What to produce -
Set down the entries exactly as they appear, apart from the images, which stay out.

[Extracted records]
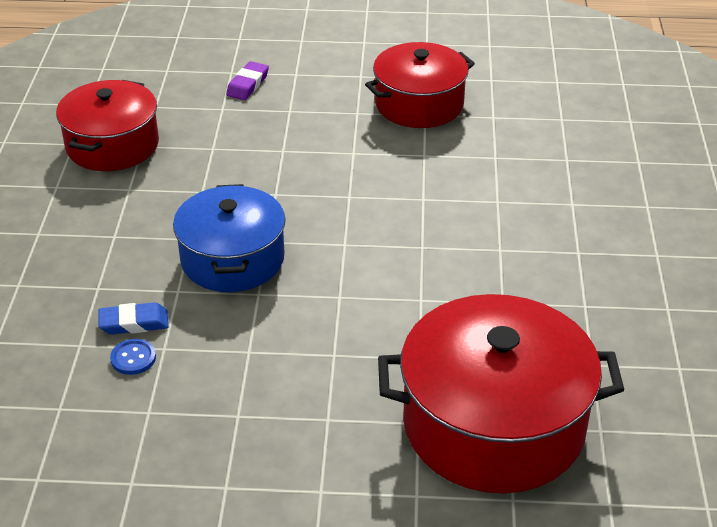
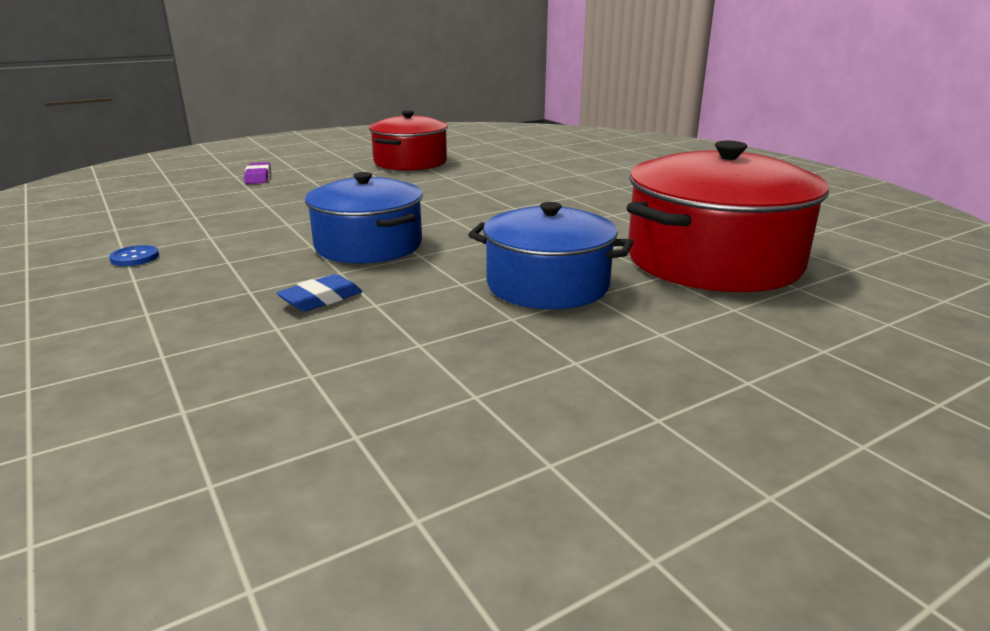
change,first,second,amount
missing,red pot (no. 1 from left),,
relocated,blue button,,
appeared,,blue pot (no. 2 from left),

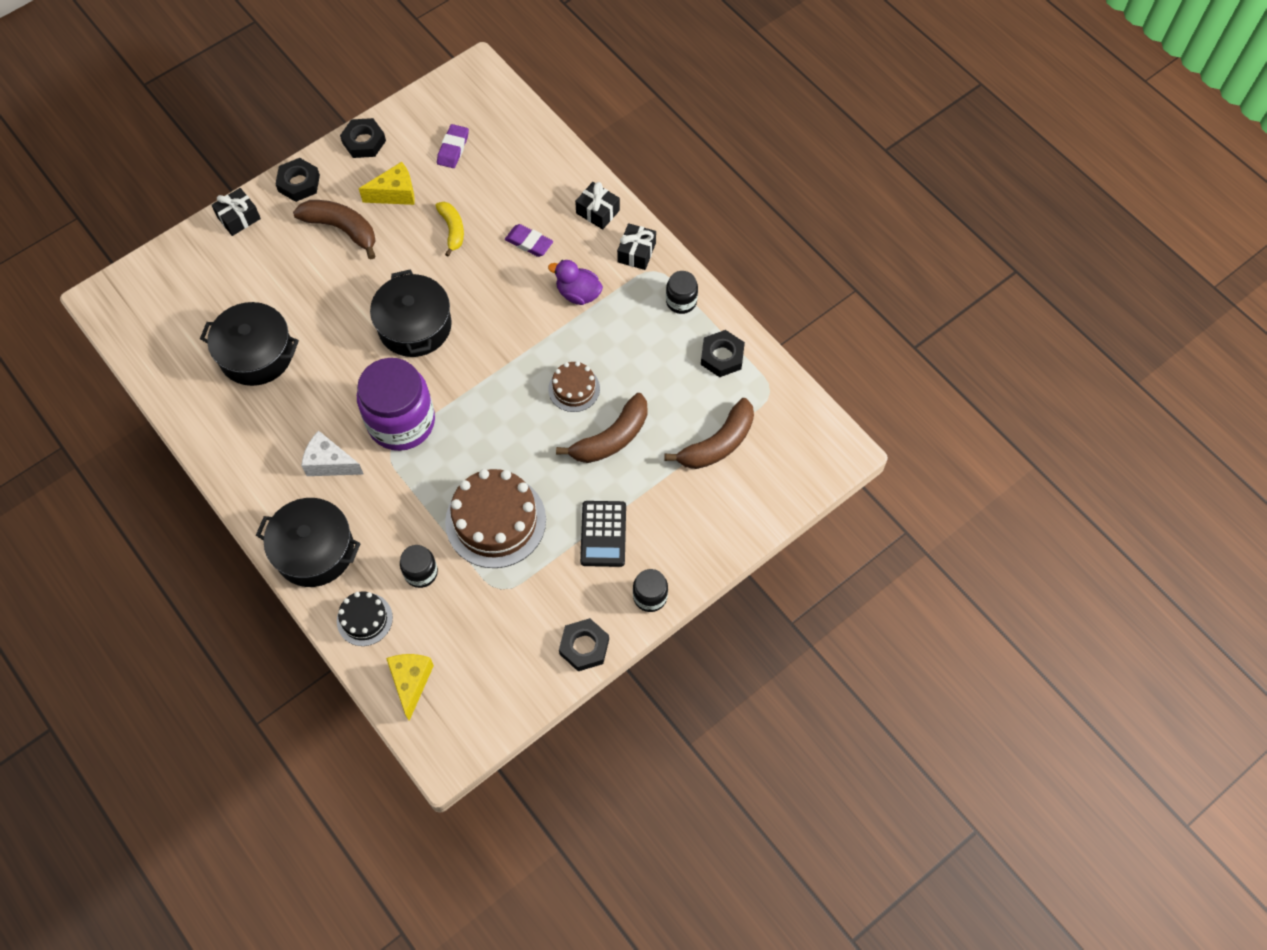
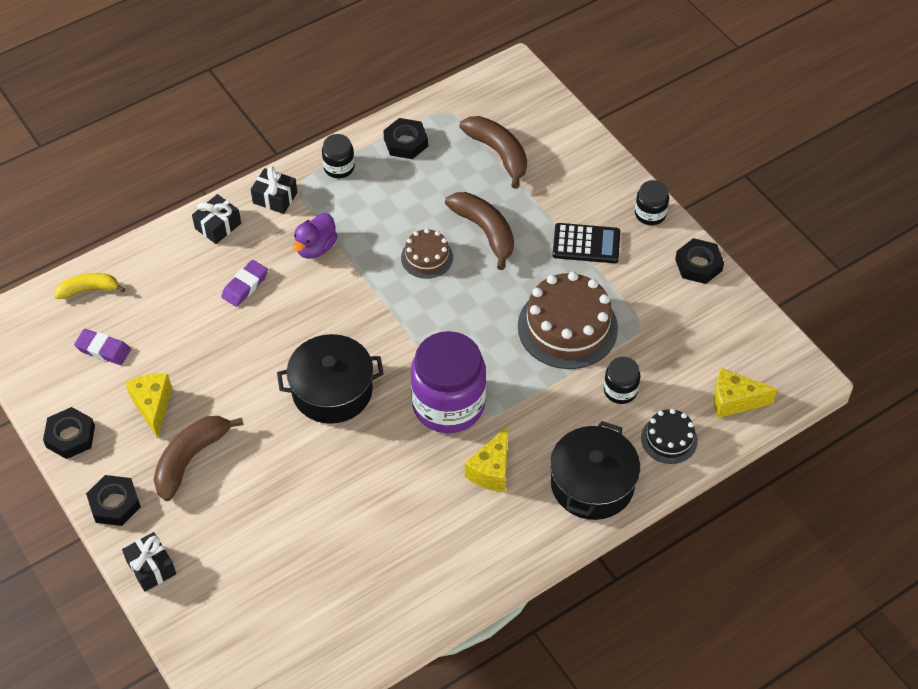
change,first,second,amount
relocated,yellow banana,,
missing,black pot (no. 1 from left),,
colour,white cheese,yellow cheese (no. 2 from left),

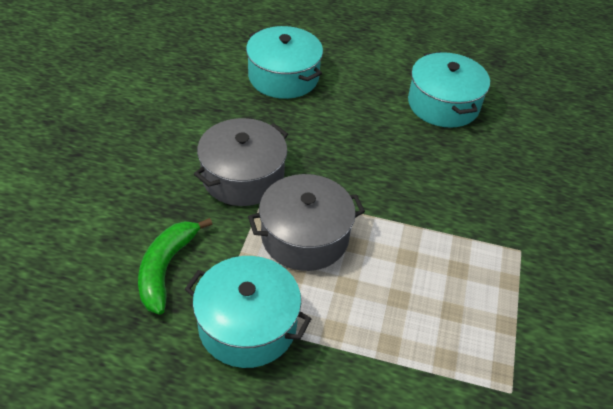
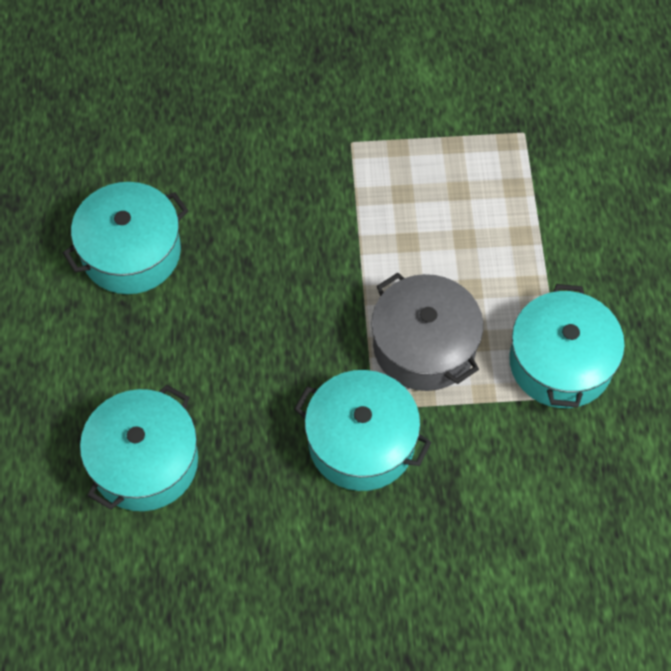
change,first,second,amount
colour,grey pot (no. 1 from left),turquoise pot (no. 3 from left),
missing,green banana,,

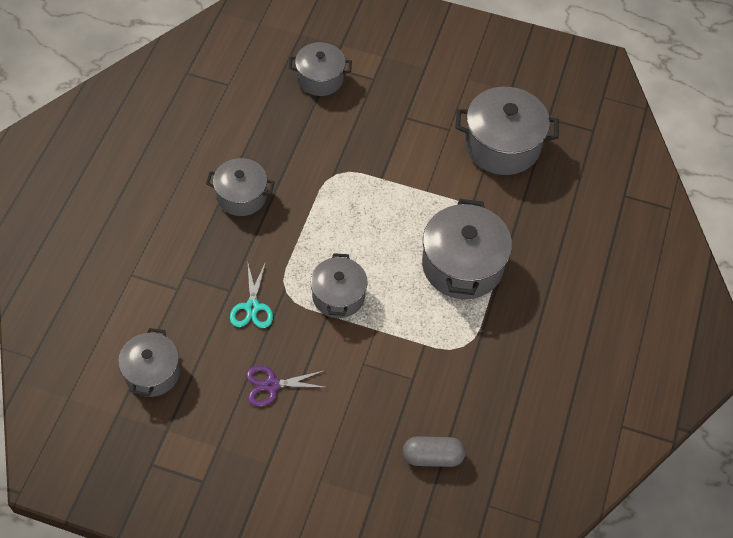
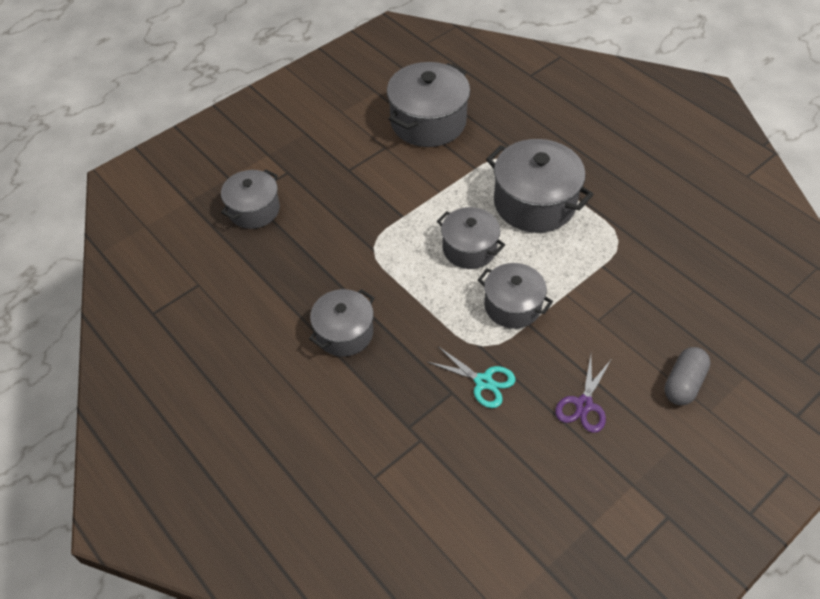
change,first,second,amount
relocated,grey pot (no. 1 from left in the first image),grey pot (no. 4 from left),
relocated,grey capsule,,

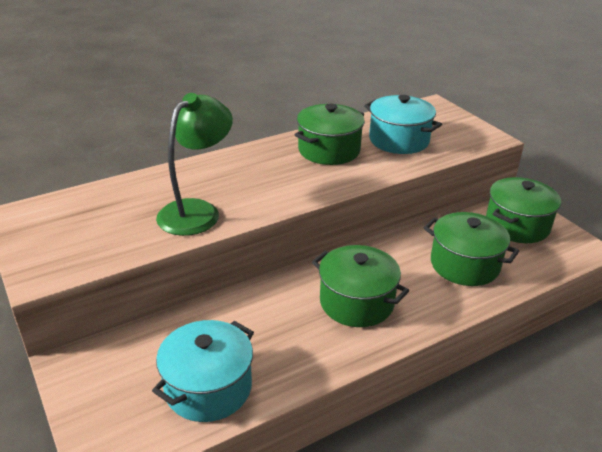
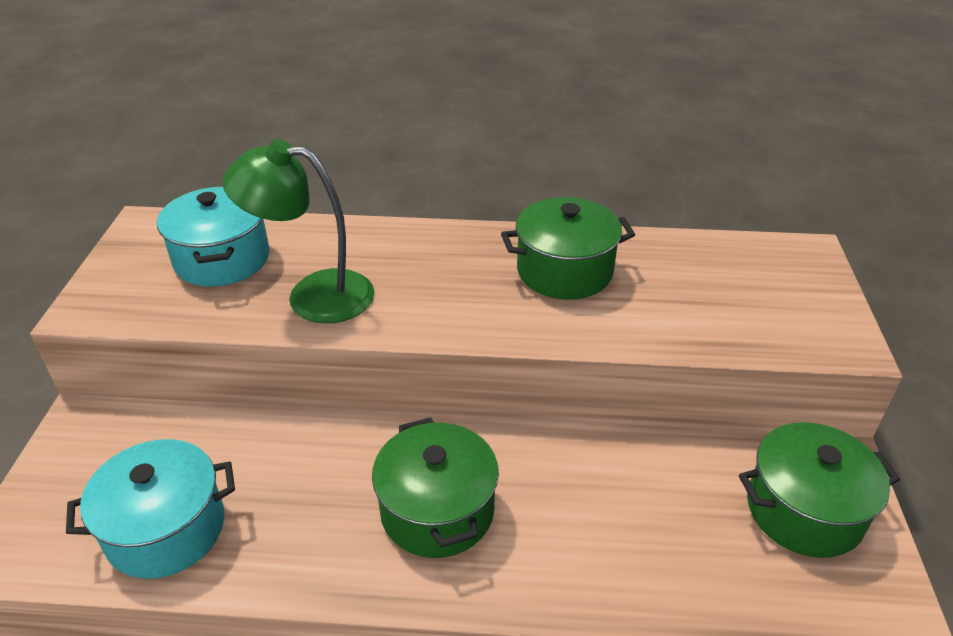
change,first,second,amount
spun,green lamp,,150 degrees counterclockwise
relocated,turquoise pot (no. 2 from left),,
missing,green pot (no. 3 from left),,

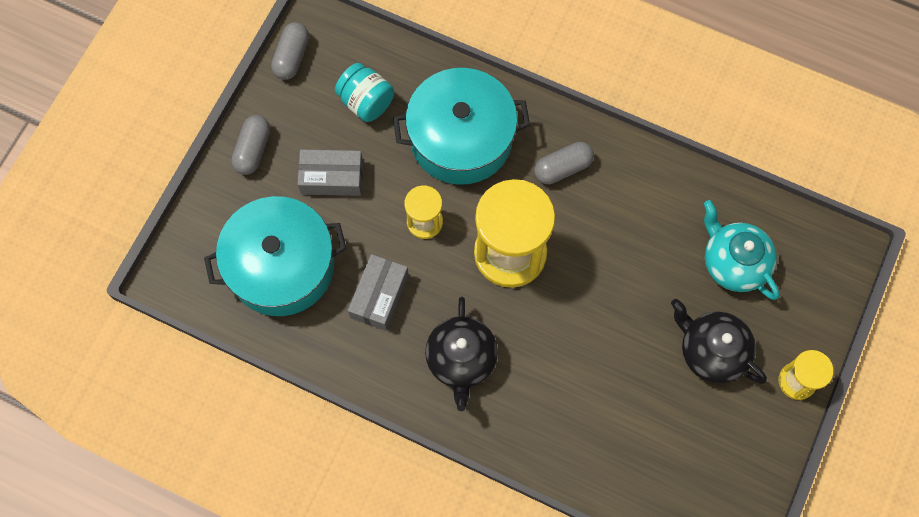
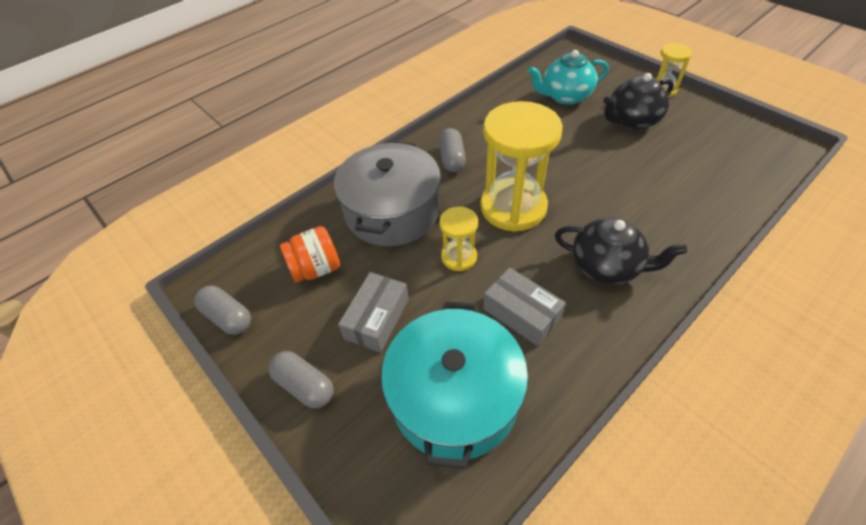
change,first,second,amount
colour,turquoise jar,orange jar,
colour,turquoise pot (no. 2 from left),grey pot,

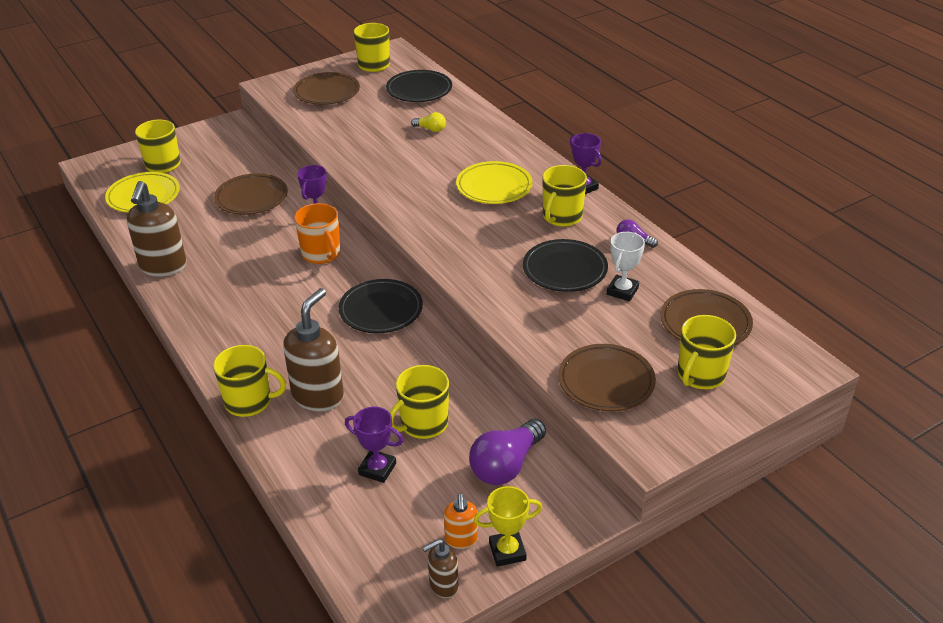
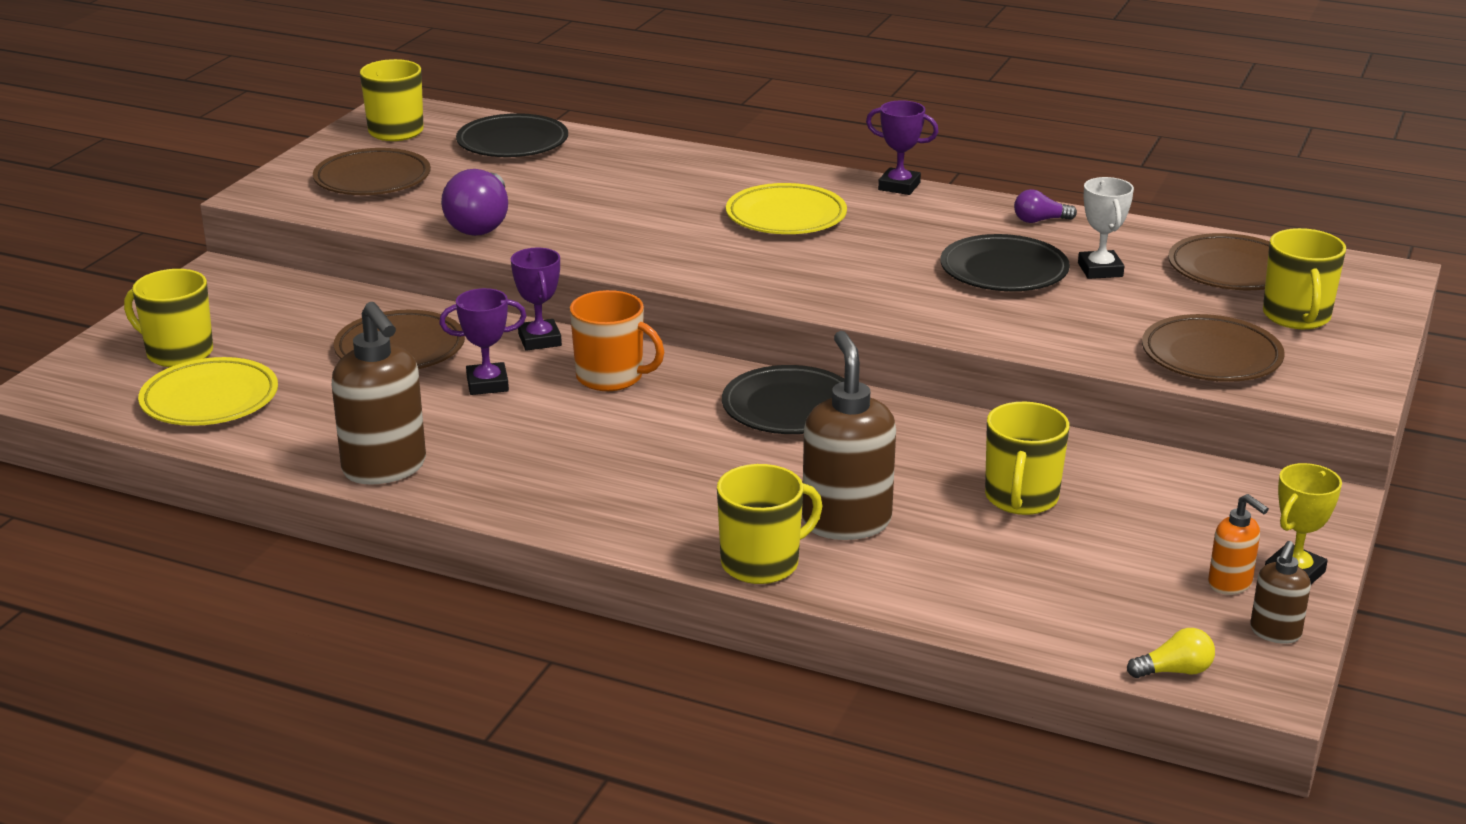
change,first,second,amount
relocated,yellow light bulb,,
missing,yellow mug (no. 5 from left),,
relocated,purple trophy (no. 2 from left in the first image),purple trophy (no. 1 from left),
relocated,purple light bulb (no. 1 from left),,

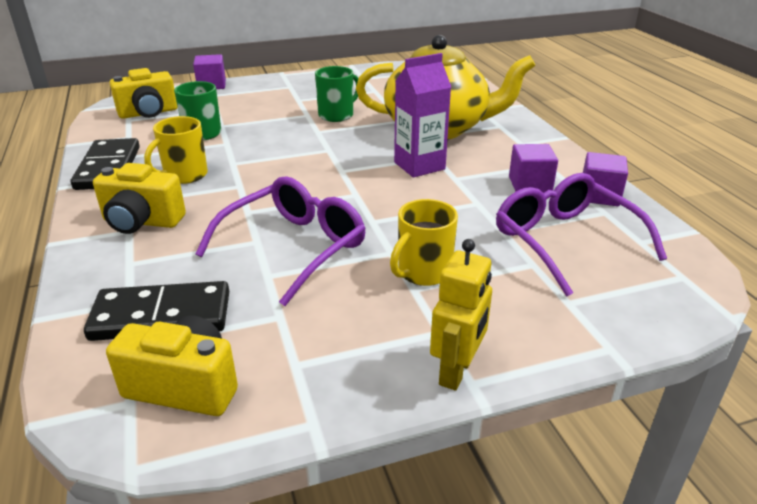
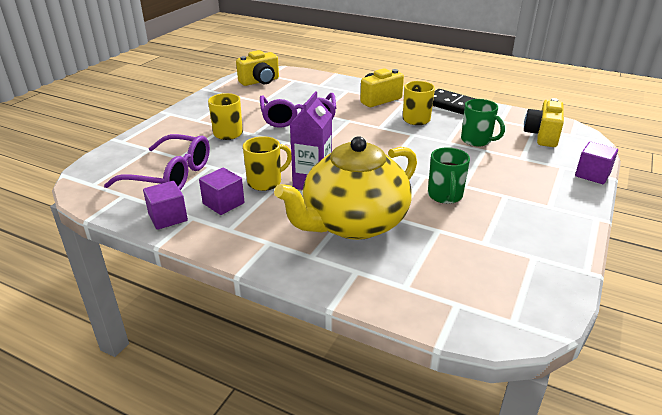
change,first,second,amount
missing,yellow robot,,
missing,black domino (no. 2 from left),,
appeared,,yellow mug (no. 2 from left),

Output of the task -
change,first,second,amount
missing,red pot (no. 1 from left),,
relocated,blue button,,
appeared,,blue pot (no. 2 from left),

change,first,second,amount
relocated,yellow banana,,
missing,black pot (no. 1 from left),,
colour,white cheese,yellow cheese (no. 2 from left),

change,first,second,amount
colour,grey pot (no. 1 from left),turquoise pot (no. 3 from left),
missing,green banana,,

change,first,second,amount
relocated,grey pot (no. 1 from left in the first image),grey pot (no. 4 from left),
relocated,grey capsule,,

change,first,second,amount
spun,green lamp,,150 degrees counterclockwise
relocated,turquoise pot (no. 2 from left),,
missing,green pot (no. 3 from left),,

change,first,second,amount
colour,turquoise jar,orange jar,
colour,turquoise pot (no. 2 from left),grey pot,

change,first,second,amount
relocated,yellow light bulb,,
missing,yellow mug (no. 5 from left),,
relocated,purple trophy (no. 2 from left in the first image),purple trophy (no. 1 from left),
relocated,purple light bulb (no. 1 from left),,

change,first,second,amount
missing,yellow robot,,
missing,black domino (no. 2 from left),,
appeared,,yellow mug (no. 2 from left),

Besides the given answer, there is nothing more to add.